Work item: The full set of entries must be copied exactly.

Supplied material:

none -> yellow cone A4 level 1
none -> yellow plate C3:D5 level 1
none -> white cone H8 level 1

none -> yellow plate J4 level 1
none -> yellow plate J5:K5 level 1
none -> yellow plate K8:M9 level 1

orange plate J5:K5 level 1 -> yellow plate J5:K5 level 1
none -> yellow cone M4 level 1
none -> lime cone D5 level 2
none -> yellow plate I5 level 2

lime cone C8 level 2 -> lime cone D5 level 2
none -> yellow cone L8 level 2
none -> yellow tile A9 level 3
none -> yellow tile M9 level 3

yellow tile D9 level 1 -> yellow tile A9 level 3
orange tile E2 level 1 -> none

Exercise solution:
none -> yellow cone A4 level 1
none -> yellow plate C3:D5 level 1
none -> white cone H8 level 1

none -> yellow plate J4 level 1
none -> yellow plate J5:K5 level 1
none -> yellow plate K8:M9 level 1

orange plate J5:K5 level 1 -> yellow plate J5:K5 level 1
none -> yellow cone M4 level 1
none -> lime cone D5 level 2
none -> yellow plate I5 level 2

lime cone C8 level 2 -> lime cone D5 level 2
none -> yellow cone L8 level 2
none -> yellow tile A9 level 3
none -> yellow tile M9 level 3

yellow tile D9 level 1 -> yellow tile A9 level 3
orange tile E2 level 1 -> none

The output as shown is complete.